START PROVIDED INFORMATION

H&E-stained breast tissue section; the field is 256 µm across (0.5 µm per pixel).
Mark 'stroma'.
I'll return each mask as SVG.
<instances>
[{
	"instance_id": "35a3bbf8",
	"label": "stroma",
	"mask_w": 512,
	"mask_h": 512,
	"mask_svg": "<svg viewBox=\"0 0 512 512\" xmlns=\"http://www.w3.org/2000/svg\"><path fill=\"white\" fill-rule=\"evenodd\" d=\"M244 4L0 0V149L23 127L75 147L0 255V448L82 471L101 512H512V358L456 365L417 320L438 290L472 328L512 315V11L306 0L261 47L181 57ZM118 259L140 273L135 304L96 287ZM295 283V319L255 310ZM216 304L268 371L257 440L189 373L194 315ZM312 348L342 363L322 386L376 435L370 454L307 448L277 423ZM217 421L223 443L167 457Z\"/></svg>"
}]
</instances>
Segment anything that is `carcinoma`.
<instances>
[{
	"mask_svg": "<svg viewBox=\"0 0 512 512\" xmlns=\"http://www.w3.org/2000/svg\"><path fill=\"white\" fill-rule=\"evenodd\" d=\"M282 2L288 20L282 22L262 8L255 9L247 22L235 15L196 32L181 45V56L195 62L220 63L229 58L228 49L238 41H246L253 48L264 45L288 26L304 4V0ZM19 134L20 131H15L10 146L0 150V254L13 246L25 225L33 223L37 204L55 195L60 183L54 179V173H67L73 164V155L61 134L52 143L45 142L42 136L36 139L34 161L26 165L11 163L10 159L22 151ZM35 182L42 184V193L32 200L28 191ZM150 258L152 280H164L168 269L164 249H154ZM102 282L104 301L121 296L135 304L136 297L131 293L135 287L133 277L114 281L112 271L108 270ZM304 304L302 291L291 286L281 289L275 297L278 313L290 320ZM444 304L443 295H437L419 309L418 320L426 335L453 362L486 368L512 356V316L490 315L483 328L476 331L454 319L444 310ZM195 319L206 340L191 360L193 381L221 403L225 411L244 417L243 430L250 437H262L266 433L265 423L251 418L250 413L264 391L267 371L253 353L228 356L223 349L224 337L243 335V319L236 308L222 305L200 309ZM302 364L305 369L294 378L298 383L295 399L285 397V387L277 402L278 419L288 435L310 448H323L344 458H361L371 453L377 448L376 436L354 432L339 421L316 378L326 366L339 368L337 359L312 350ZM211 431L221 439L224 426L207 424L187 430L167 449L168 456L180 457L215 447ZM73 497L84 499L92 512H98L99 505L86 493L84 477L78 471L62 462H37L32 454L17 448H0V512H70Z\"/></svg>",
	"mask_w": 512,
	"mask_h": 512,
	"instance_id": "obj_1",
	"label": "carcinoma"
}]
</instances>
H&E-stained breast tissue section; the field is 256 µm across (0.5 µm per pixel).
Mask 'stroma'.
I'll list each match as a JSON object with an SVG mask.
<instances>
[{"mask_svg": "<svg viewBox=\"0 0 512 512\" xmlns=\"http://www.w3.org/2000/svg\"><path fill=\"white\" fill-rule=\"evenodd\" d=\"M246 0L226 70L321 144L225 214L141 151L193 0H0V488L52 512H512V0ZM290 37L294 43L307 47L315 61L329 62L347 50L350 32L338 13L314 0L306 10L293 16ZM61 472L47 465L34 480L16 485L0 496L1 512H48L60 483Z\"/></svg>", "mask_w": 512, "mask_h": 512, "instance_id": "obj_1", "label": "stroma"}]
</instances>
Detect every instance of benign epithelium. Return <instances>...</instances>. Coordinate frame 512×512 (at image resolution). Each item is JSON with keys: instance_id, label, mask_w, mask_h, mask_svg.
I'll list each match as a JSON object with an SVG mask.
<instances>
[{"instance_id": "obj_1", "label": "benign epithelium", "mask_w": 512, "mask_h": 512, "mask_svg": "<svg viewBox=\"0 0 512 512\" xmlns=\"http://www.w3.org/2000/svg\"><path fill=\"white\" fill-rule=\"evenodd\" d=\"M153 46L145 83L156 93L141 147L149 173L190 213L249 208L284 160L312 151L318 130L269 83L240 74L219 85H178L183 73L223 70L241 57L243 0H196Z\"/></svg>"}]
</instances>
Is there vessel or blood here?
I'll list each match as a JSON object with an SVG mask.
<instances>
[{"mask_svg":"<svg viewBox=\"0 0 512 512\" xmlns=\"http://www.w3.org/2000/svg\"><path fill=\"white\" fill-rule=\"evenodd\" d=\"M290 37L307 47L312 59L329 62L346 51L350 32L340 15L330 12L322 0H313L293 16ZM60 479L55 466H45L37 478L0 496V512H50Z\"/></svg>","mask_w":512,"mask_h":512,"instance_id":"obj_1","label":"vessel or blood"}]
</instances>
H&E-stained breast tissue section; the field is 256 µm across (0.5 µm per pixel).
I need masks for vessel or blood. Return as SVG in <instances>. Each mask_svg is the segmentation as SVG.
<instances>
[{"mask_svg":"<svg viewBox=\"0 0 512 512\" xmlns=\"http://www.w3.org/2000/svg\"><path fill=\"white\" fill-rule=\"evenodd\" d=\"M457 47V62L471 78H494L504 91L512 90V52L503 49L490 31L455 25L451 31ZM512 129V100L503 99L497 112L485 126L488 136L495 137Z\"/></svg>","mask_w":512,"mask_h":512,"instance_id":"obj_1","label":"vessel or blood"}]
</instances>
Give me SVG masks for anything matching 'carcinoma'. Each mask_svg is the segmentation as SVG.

END PROVIDED INFORMATION

** PROBLEM DETAILS **
Write out the records shown above, exactly as they appear.

** SOLVED EXERCISE **
H&E-stained breast tissue section; the field is 256 µm across (0.5 µm per pixel).
Mark 'stroma'.
I'll return each mask as SVG.
<instances>
[{
	"instance_id": "35a3bbf8",
	"label": "stroma",
	"mask_w": 512,
	"mask_h": 512,
	"mask_svg": "<svg viewBox=\"0 0 512 512\" xmlns=\"http://www.w3.org/2000/svg\"><path fill=\"white\" fill-rule=\"evenodd\" d=\"M244 4L0 0V149L23 127L75 147L0 255V448L82 471L101 512H512V358L456 365L417 320L438 290L472 328L512 315V11L306 0L261 47L181 57ZM118 259L140 273L135 304L96 287ZM295 283V319L255 310ZM216 304L268 371L257 440L189 373L194 315ZM312 348L342 363L322 386L376 435L370 454L307 448L277 423ZM217 421L223 443L167 457Z\"/></svg>"
}]
</instances>
Segment anything that is `carcinoma`.
<instances>
[{
	"mask_svg": "<svg viewBox=\"0 0 512 512\" xmlns=\"http://www.w3.org/2000/svg\"><path fill=\"white\" fill-rule=\"evenodd\" d=\"M282 2L288 20L282 22L262 8L255 9L247 22L235 15L196 32L181 45V56L195 62L220 63L229 58L228 49L238 41H246L253 48L264 45L288 26L304 4V0ZM19 134L20 131H15L10 146L0 150V254L13 246L25 225L33 223L37 204L55 195L60 183L54 179V173H67L73 164V155L61 134L52 143L45 142L42 136L36 139L34 161L26 165L11 163L10 159L22 151ZM35 182L42 184V193L32 200L28 191ZM150 258L152 280H164L168 269L164 249H154ZM102 282L104 301L121 296L135 304L136 297L131 293L135 287L133 277L114 281L112 271L108 270ZM304 304L302 291L291 286L281 289L275 297L278 313L290 320ZM444 304L443 295H437L419 309L418 320L426 335L453 362L486 368L512 356V316L490 315L483 328L476 331L454 319L444 310ZM195 319L206 340L191 360L193 381L221 403L225 411L244 417L243 430L250 437H262L266 433L265 423L251 418L250 413L264 391L267 371L253 353L228 356L223 349L224 337L243 335V319L236 308L222 305L200 309ZM302 364L305 369L294 378L298 383L295 399L285 397V387L277 402L278 419L288 435L310 448H323L344 458H361L371 453L377 448L376 436L354 432L339 421L316 378L326 366L339 368L337 359L312 350ZM211 431L221 439L224 426L207 424L187 430L167 449L168 456L180 457L215 447ZM73 497L84 499L92 512H98L99 505L86 493L84 477L78 471L62 462H37L32 454L17 448H0V512H70Z\"/></svg>",
	"mask_w": 512,
	"mask_h": 512,
	"instance_id": "obj_1",
	"label": "carcinoma"
}]
</instances>
H&E-stained breast tissue section; the field is 256 µm across (0.5 µm per pixel).
Mask 'stroma'.
I'll list each match as a JSON object with an SVG mask.
<instances>
[{"mask_svg": "<svg viewBox=\"0 0 512 512\" xmlns=\"http://www.w3.org/2000/svg\"><path fill=\"white\" fill-rule=\"evenodd\" d=\"M246 0L226 70L321 144L225 214L141 151L193 0H0V488L52 512H512V0ZM290 37L294 43L307 47L315 61L329 62L347 50L350 32L338 13L314 0L306 10L293 16ZM61 472L47 465L34 480L16 485L0 496L1 512H48L60 483Z\"/></svg>", "mask_w": 512, "mask_h": 512, "instance_id": "obj_1", "label": "stroma"}]
</instances>
Detect every instance of benign epithelium. Return <instances>...</instances>. Coordinate frame 512×512 (at image resolution). Each item is JSON with keys: instance_id, label, mask_w, mask_h, mask_svg.
I'll list each match as a JSON object with an SVG mask.
<instances>
[{"instance_id": "obj_1", "label": "benign epithelium", "mask_w": 512, "mask_h": 512, "mask_svg": "<svg viewBox=\"0 0 512 512\" xmlns=\"http://www.w3.org/2000/svg\"><path fill=\"white\" fill-rule=\"evenodd\" d=\"M153 46L145 83L156 93L141 147L149 173L190 213L249 208L284 160L312 151L318 130L269 83L240 74L219 85H178L183 73L223 70L241 57L243 0H196Z\"/></svg>"}]
</instances>
Is there vessel or blood here?
I'll list each match as a JSON object with an SVG mask.
<instances>
[{"mask_svg":"<svg viewBox=\"0 0 512 512\" xmlns=\"http://www.w3.org/2000/svg\"><path fill=\"white\" fill-rule=\"evenodd\" d=\"M290 37L307 47L312 59L329 62L346 51L350 32L340 15L330 12L322 0H313L293 16ZM60 479L55 466H45L37 478L0 496V512H50Z\"/></svg>","mask_w":512,"mask_h":512,"instance_id":"obj_1","label":"vessel or blood"}]
</instances>
H&E-stained breast tissue section; the field is 256 µm across (0.5 µm per pixel).
I need masks for vessel or blood. Return as SVG in <instances>. Each mask_svg is the segmentation as SVG.
<instances>
[{"mask_svg":"<svg viewBox=\"0 0 512 512\" xmlns=\"http://www.w3.org/2000/svg\"><path fill=\"white\" fill-rule=\"evenodd\" d=\"M457 47V62L471 78H494L504 91L512 90V52L503 49L490 31L455 25L451 31ZM512 129V100L503 99L497 112L485 126L488 136L495 137Z\"/></svg>","mask_w":512,"mask_h":512,"instance_id":"obj_1","label":"vessel or blood"}]
</instances>
Give me SVG masks for anything matching 'carcinoma'. Each mask_svg is the segmentation as SVG.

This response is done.